• Task to carry out: Return only the lines running from the top of the entries to the line with "ENC pin SW: RX -> 10", inclusive, exactly as written.
Segment Start: Records for the exercise
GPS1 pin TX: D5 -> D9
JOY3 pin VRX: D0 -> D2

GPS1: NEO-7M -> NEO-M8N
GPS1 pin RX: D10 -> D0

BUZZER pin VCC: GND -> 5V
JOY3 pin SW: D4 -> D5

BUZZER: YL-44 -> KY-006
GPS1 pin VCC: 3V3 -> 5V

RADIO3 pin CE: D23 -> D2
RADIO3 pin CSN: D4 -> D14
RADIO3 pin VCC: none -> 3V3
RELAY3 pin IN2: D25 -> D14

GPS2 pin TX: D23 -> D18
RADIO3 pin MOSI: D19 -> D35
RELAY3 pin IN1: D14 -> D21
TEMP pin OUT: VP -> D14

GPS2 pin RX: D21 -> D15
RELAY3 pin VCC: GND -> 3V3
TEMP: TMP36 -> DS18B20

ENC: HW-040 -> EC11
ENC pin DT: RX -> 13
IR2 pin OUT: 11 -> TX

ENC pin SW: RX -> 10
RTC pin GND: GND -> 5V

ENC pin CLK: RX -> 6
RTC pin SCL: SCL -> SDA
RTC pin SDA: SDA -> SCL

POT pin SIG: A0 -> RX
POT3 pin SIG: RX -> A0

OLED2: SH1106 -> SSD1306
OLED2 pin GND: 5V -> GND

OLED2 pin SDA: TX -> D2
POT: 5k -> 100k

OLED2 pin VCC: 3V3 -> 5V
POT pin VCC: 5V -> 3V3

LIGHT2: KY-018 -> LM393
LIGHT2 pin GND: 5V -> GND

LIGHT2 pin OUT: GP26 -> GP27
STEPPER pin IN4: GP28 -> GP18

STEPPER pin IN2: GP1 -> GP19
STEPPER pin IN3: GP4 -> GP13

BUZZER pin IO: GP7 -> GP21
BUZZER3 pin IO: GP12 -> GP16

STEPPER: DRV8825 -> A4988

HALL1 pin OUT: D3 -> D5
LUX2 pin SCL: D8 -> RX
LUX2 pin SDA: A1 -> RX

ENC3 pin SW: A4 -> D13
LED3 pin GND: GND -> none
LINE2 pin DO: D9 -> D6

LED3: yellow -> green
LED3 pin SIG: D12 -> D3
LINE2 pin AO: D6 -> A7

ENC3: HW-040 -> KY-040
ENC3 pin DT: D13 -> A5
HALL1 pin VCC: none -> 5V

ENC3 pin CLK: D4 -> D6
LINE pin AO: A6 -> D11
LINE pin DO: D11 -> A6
Segment End: Records for the exercise
• Exercise output:
GPS1 pin TX: D5 -> D9
JOY3 pin VRX: D0 -> D2

GPS1: NEO-7M -> NEO-M8N
GPS1 pin RX: D10 -> D0

BUZZER pin VCC: GND -> 5V
JOY3 pin SW: D4 -> D5

BUZZER: YL-44 -> KY-006
GPS1 pin VCC: 3V3 -> 5V

RADIO3 pin CE: D23 -> D2
RADIO3 pin CSN: D4 -> D14
RADIO3 pin VCC: none -> 3V3
RELAY3 pin IN2: D25 -> D14

GPS2 pin TX: D23 -> D18
RADIO3 pin MOSI: D19 -> D35
RELAY3 pin IN1: D14 -> D21
TEMP pin OUT: VP -> D14

GPS2 pin RX: D21 -> D15
RELAY3 pin VCC: GND -> 3V3
TEMP: TMP36 -> DS18B20

ENC: HW-040 -> EC11
ENC pin DT: RX -> 13
IR2 pin OUT: 11 -> TX

ENC pin SW: RX -> 10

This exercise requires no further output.